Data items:
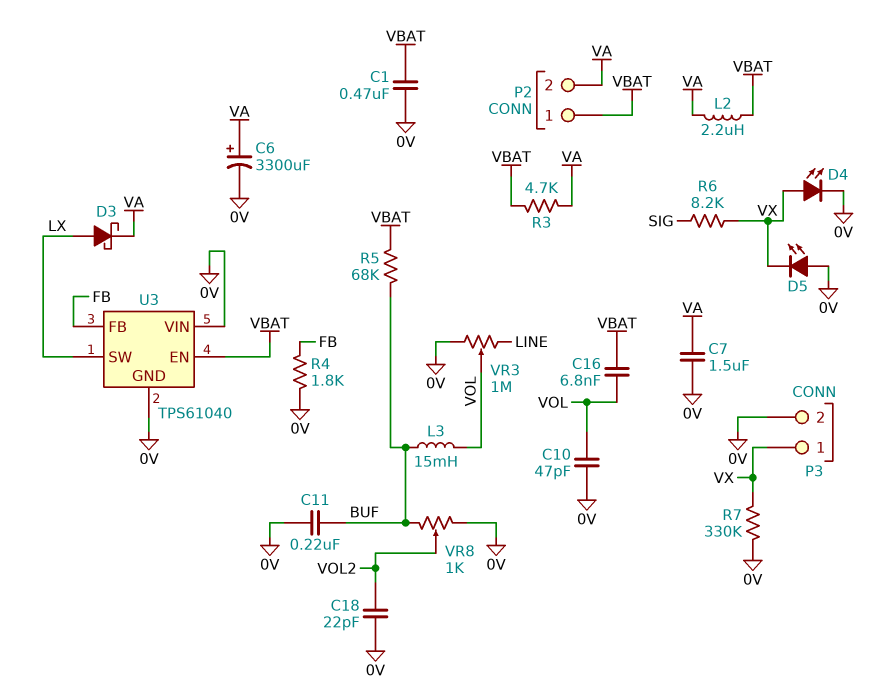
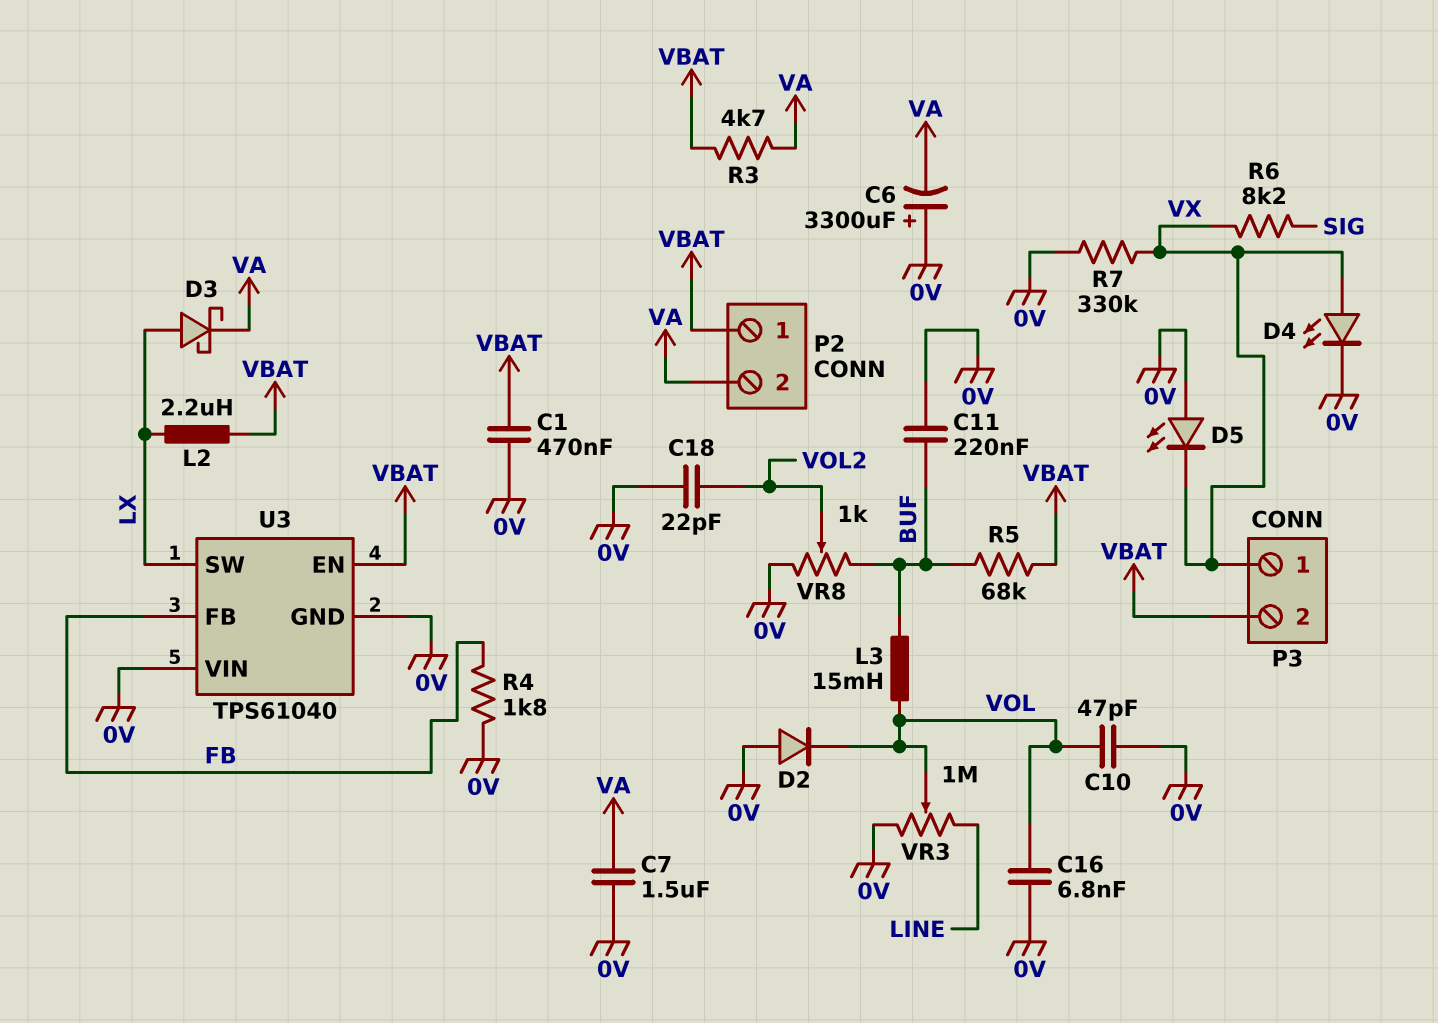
C6: 3300uF (plus VA, minus 0V) -> 3300uF (plus 0V, minus VA)
C16: 6.8nF (VBAT, VOL) -> 6.8nF (0V, VOL)
D2: none -> diode (A 0V, K VOL)
L2: 2.2uH (VA, VBAT) -> 2.2uH (LX, VBAT)
P3 pin 2: 0V -> VBAT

**EXERCISE DETAILS:** Repeat the entries exactly, without pictures.

**SOLUTION FOR THIS EXERCISE:**
C6: 3300uF (plus VA, minus 0V) -> 3300uF (plus 0V, minus VA)
C16: 6.8nF (VBAT, VOL) -> 6.8nF (0V, VOL)
D2: none -> diode (A 0V, K VOL)
L2: 2.2uH (VA, VBAT) -> 2.2uH (LX, VBAT)
P3 pin 2: 0V -> VBAT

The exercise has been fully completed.